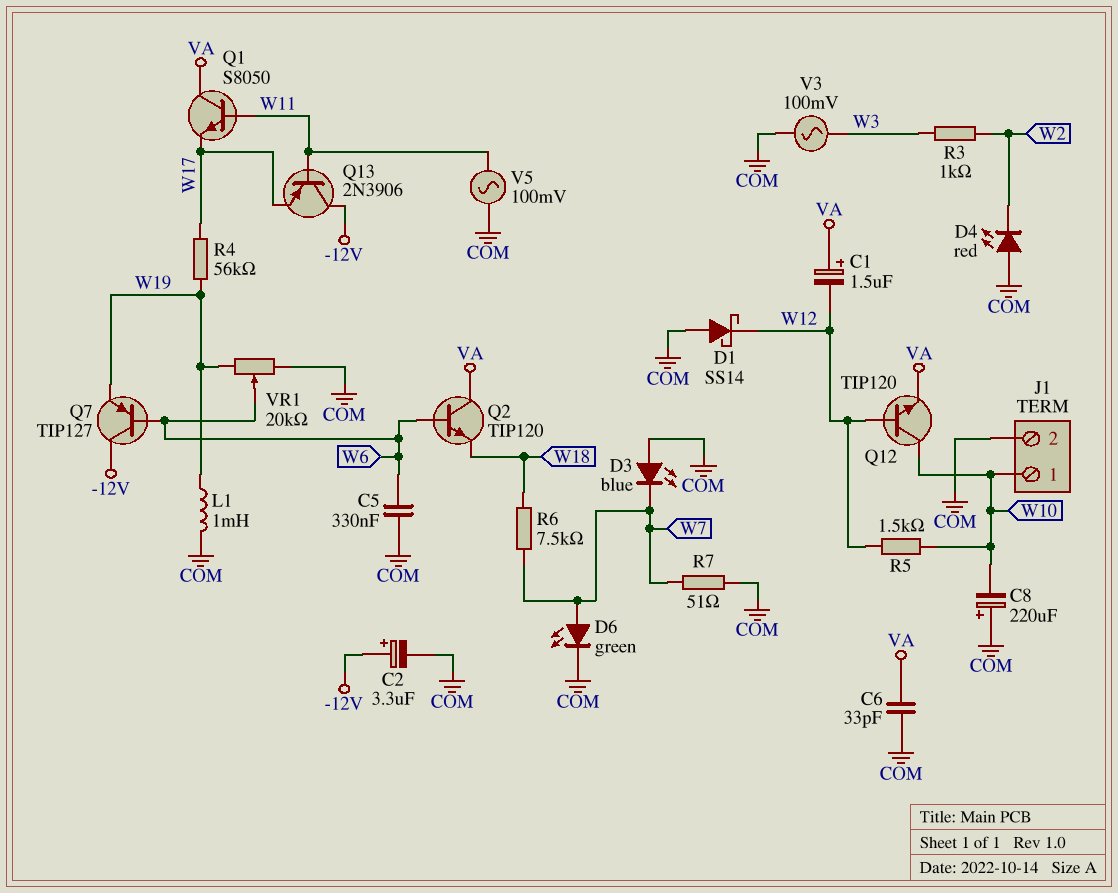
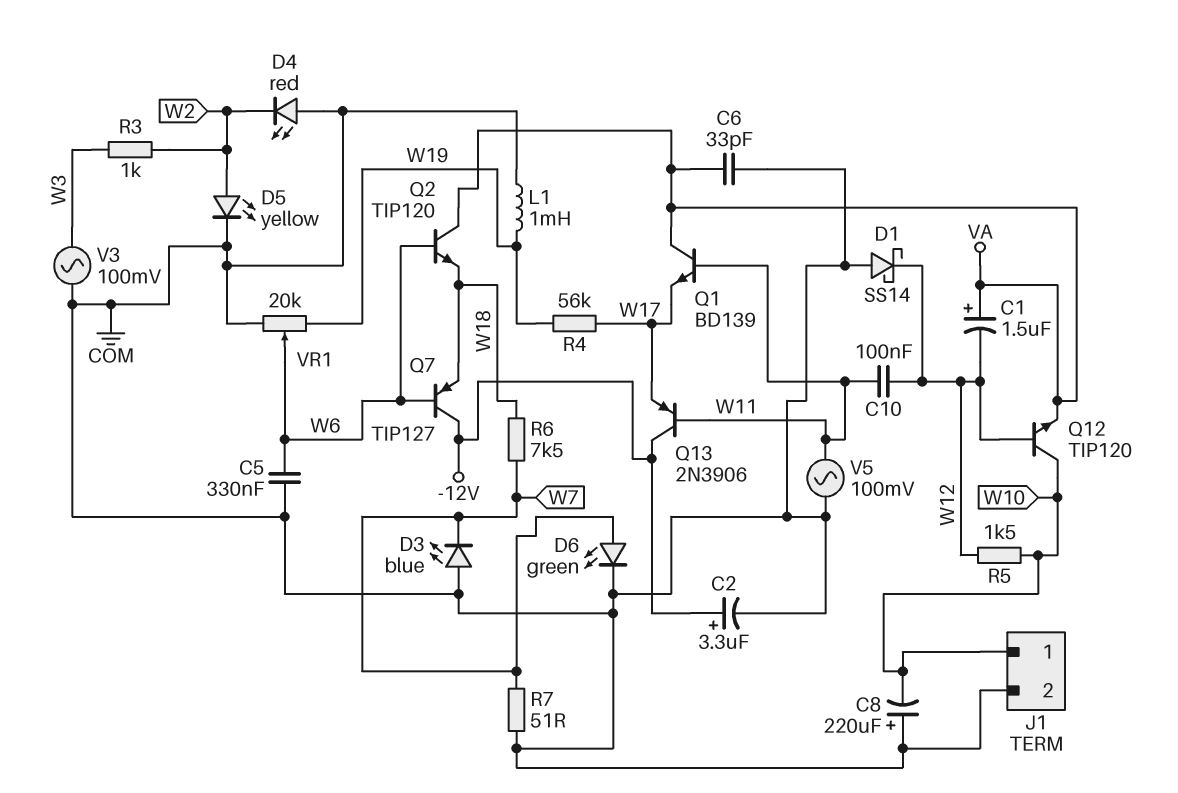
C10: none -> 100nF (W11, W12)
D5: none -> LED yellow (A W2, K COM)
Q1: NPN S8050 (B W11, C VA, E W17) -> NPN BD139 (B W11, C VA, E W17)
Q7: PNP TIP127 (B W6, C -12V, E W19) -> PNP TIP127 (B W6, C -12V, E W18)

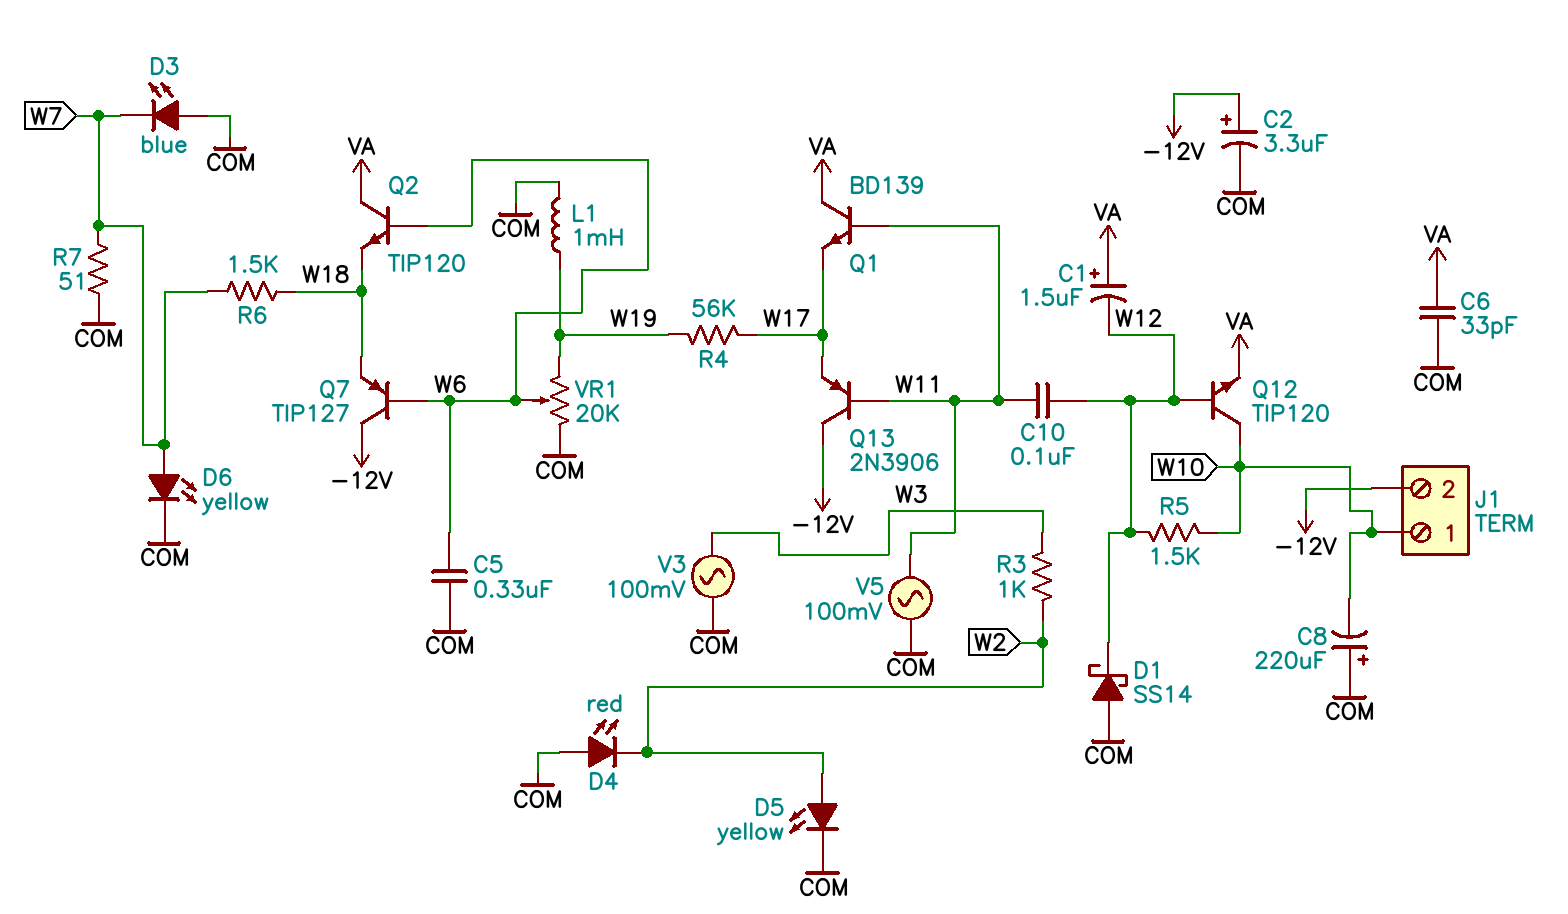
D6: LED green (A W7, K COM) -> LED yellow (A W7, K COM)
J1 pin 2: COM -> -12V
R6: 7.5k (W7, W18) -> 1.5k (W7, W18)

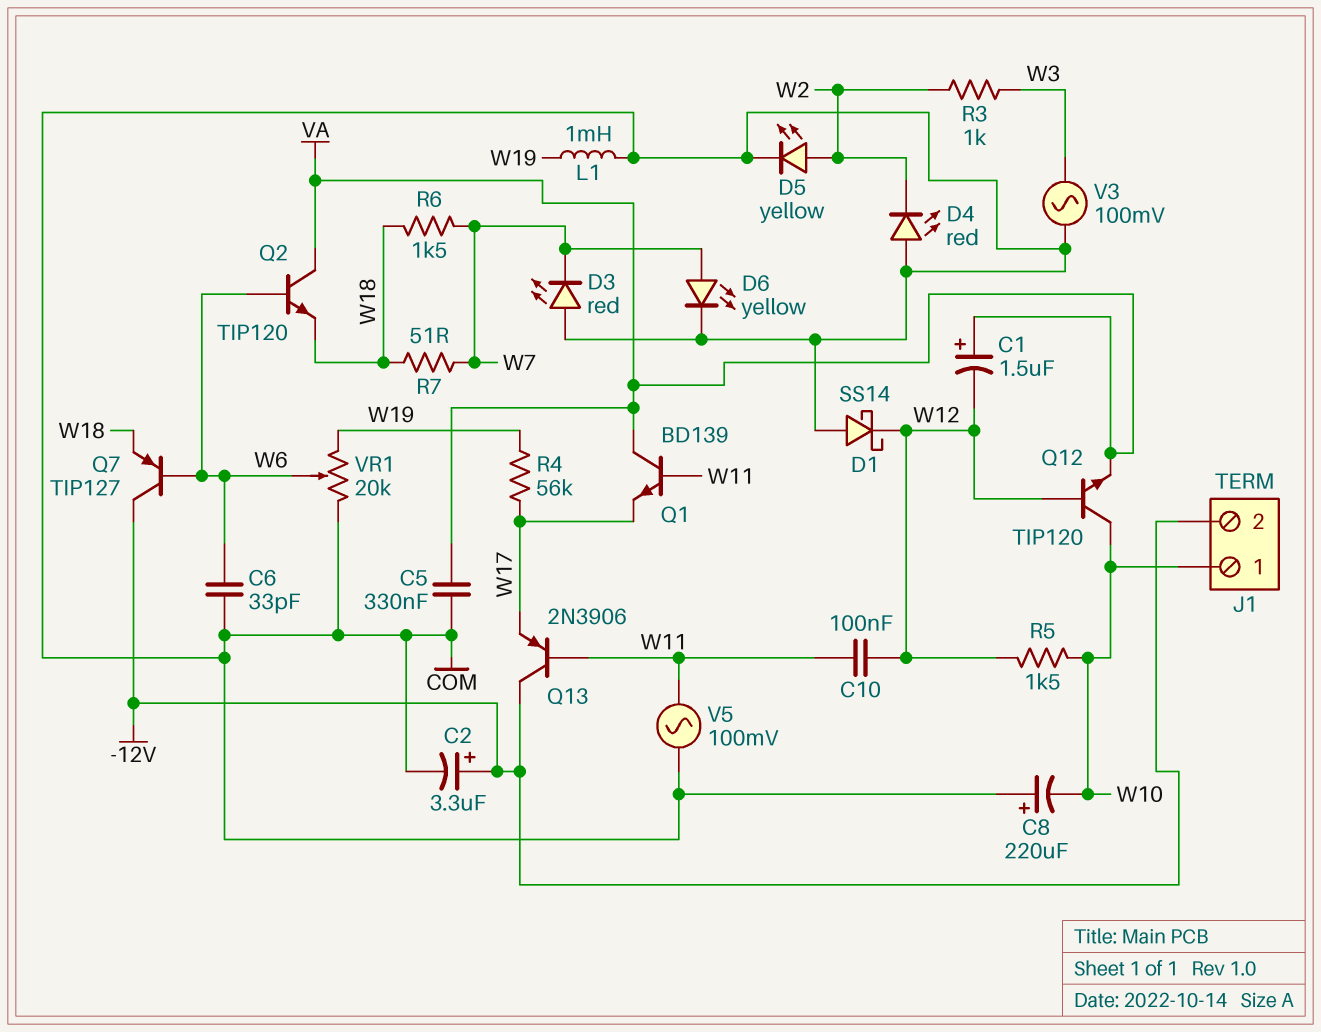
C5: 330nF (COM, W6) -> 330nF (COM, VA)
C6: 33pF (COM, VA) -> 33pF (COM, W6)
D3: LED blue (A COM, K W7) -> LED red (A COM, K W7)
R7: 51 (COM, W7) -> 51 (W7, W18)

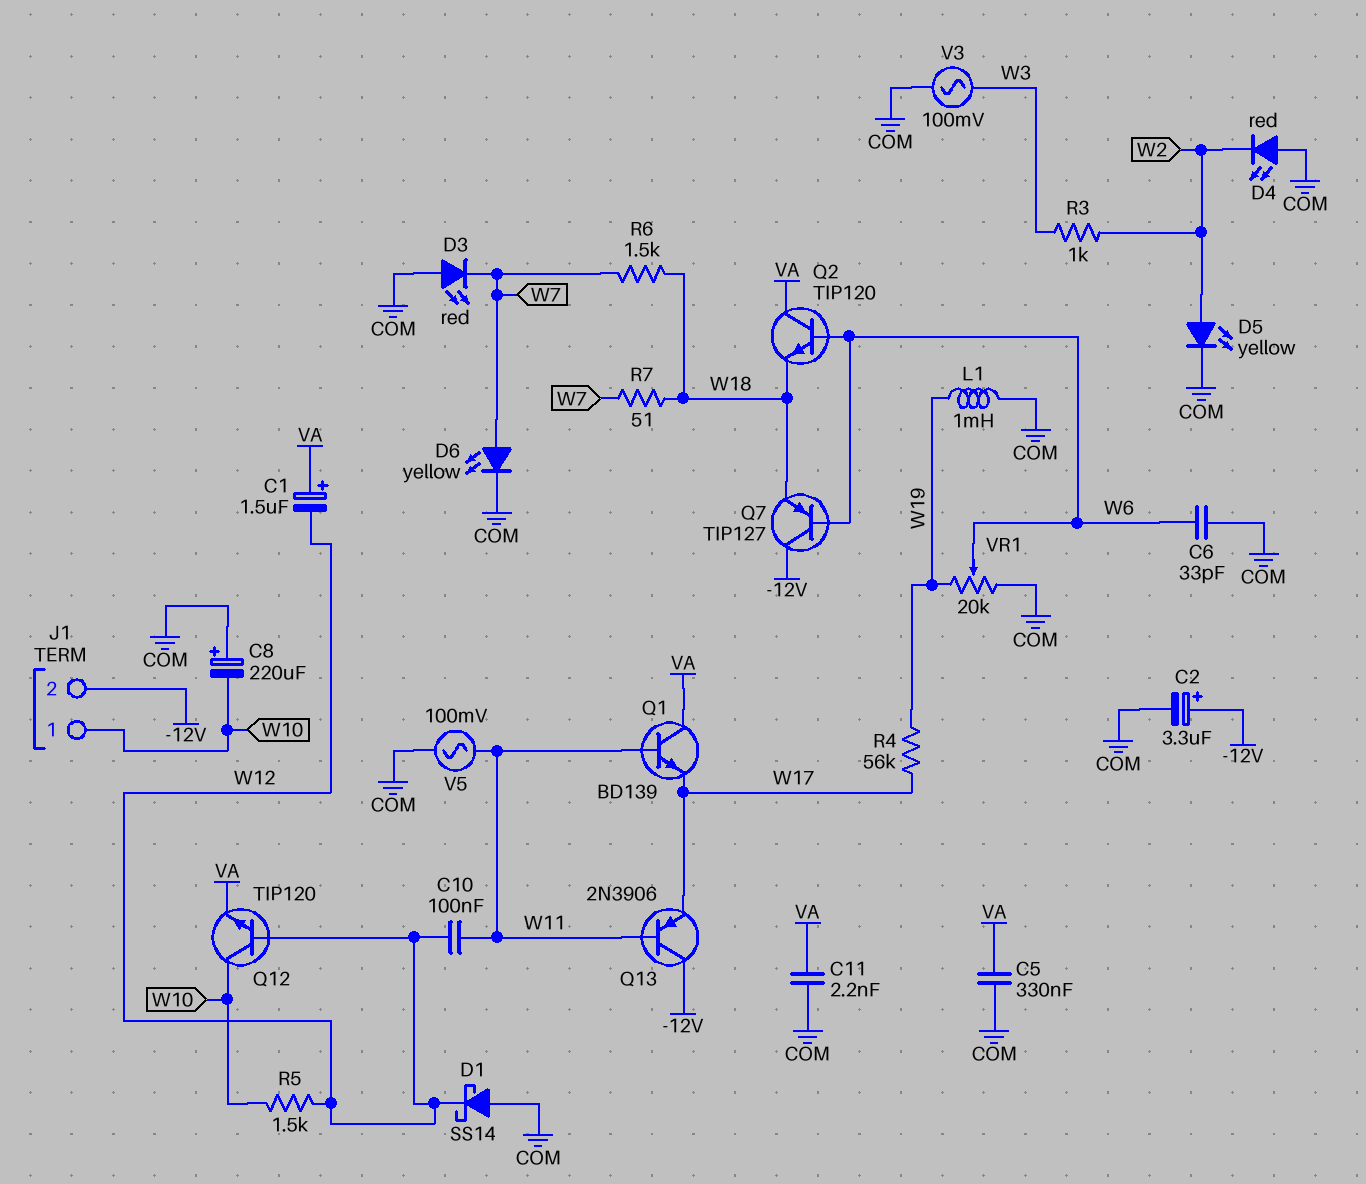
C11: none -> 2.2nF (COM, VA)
---*---
> _WHAT YOU WILL DO_: Nothing but the lines from the one containing "D5: none -> LED yellow (A W2, K COM)" through the end of the entries should be written out, exactly and without pictures.

> _SOLUTION TO THIS EXERCISE_:
D5: none -> LED yellow (A W2, K COM)
Q1: NPN S8050 (B W11, C VA, E W17) -> NPN BD139 (B W11, C VA, E W17)
Q7: PNP TIP127 (B W6, C -12V, E W19) -> PNP TIP127 (B W6, C -12V, E W18)

D6: LED green (A W7, K COM) -> LED yellow (A W7, K COM)
J1 pin 2: COM -> -12V
R6: 7.5k (W7, W18) -> 1.5k (W7, W18)

C5: 330nF (COM, W6) -> 330nF (COM, VA)
C6: 33pF (COM, VA) -> 33pF (COM, W6)
D3: LED blue (A COM, K W7) -> LED red (A COM, K W7)
R7: 51 (COM, W7) -> 51 (W7, W18)

C11: none -> 2.2nF (COM, VA)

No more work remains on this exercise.